(Data)

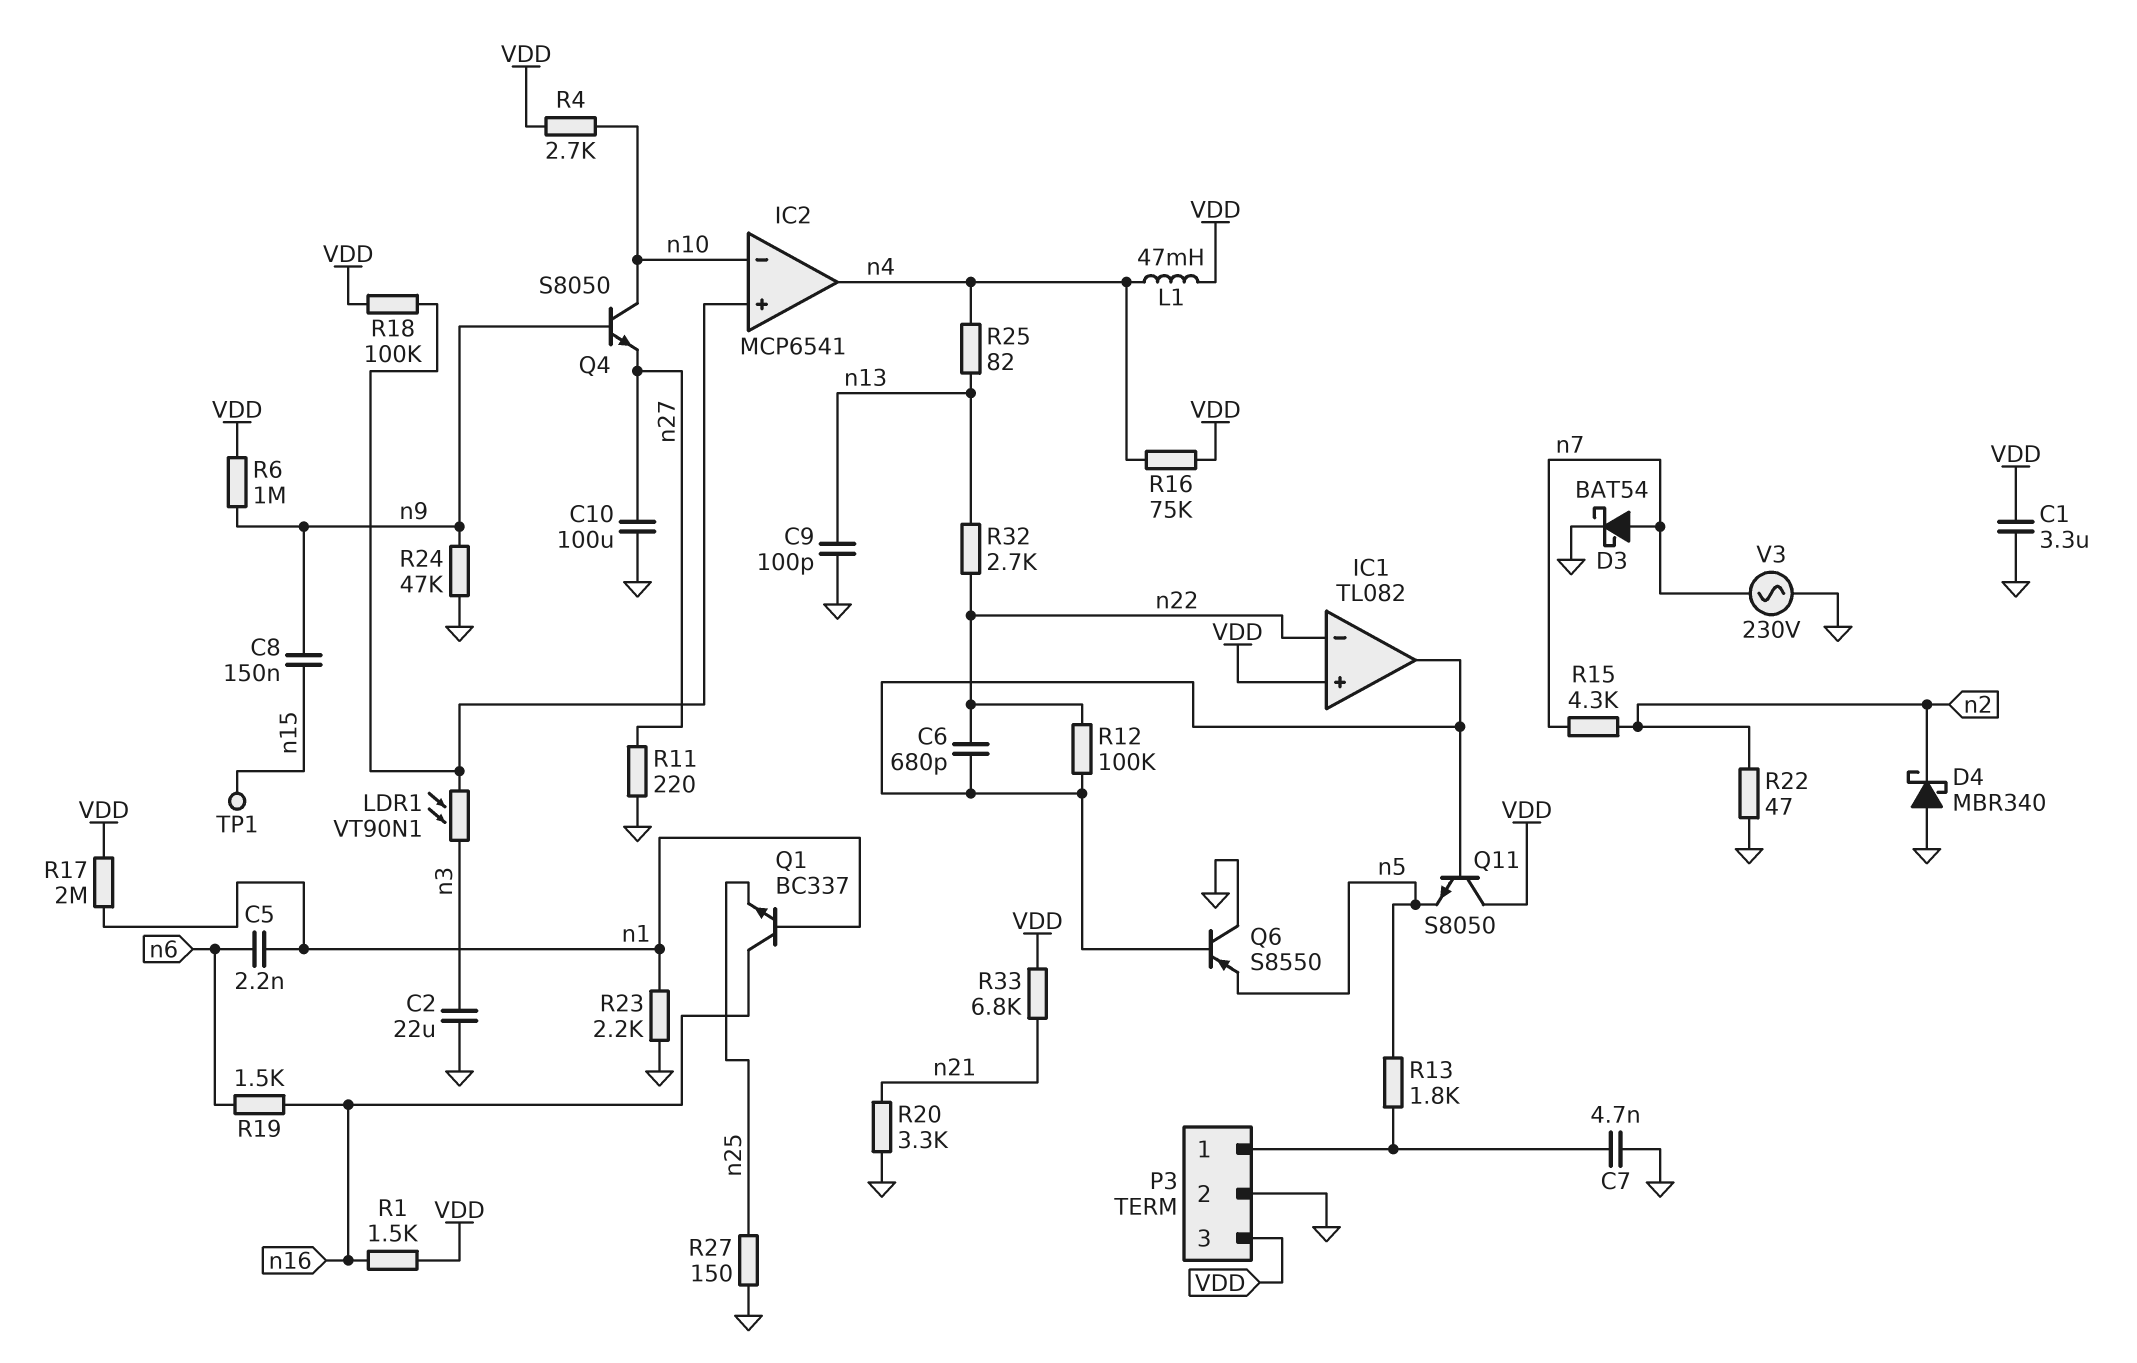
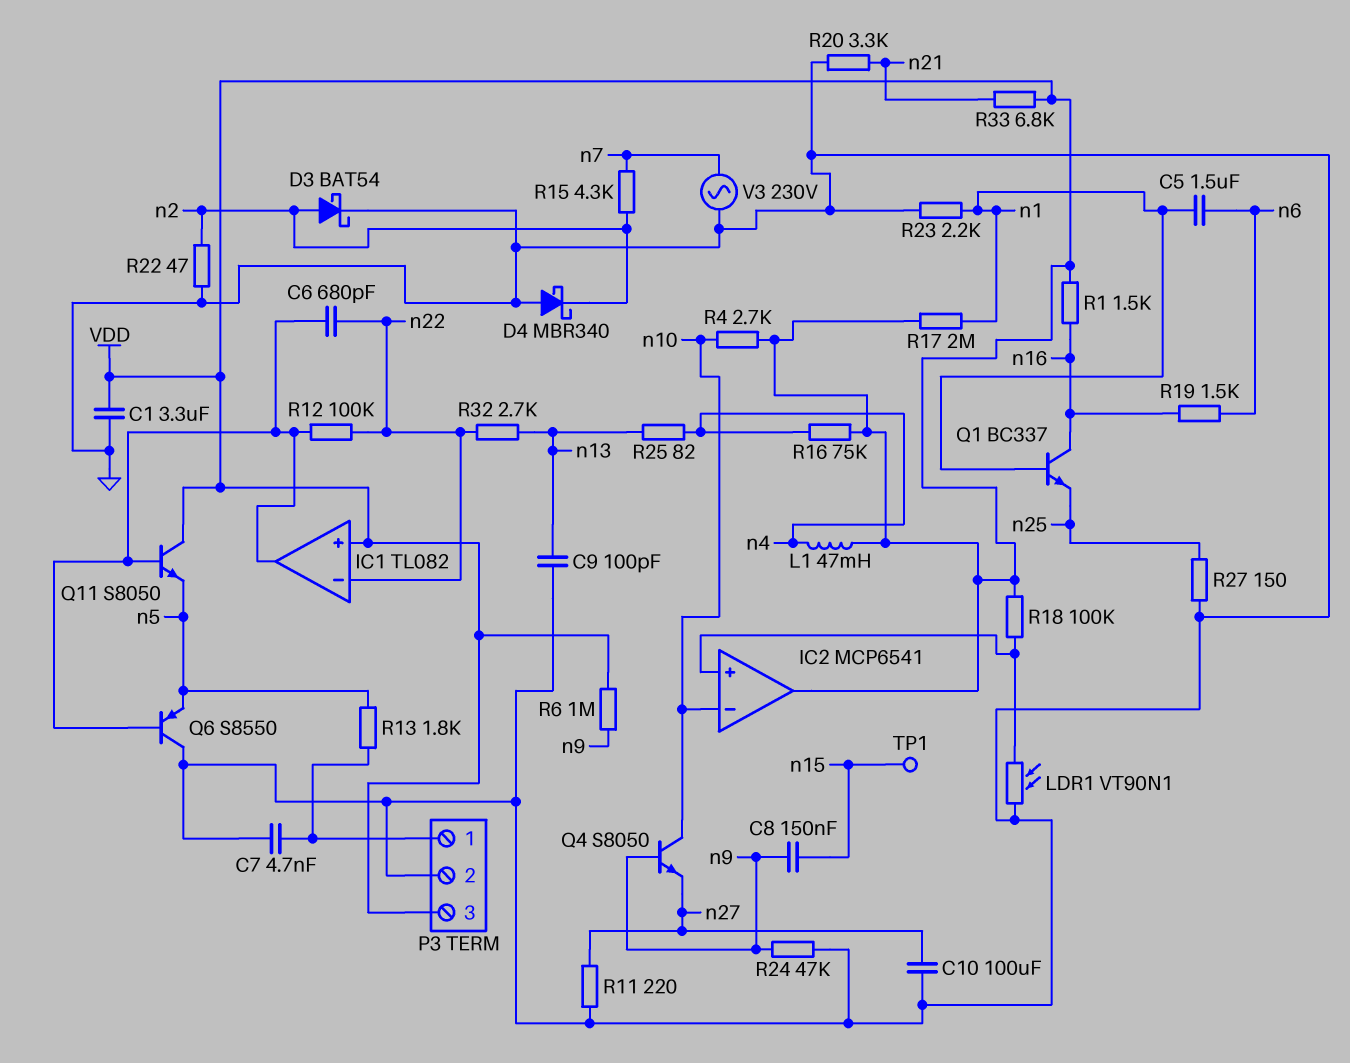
C2: 22uF (GND, n3) -> none
C5: 2.2nF (n1, n6) -> 1.5uF (n1, n6)
D3: schottky BAT54 (A n7, K GND) -> schottky BAT54 (A n2, K GND)
IC2 pin out: n4 -> VDD
LDR1: VT90N1 (IC2/in+, n3) -> VT90N1 (GND, IC2/in+)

(End Data)

_Exercise directions:_ Write out exactly the lines of the entries above that run from the line containing "C5: 2.2nF (n1, n6) -> 1.5uF (n1, n6)" through the last line, including both.

_Output:_
C5: 2.2nF (n1, n6) -> 1.5uF (n1, n6)
D3: schottky BAT54 (A n7, K GND) -> schottky BAT54 (A n2, K GND)
IC2 pin out: n4 -> VDD
LDR1: VT90N1 (IC2/in+, n3) -> VT90N1 (GND, IC2/in+)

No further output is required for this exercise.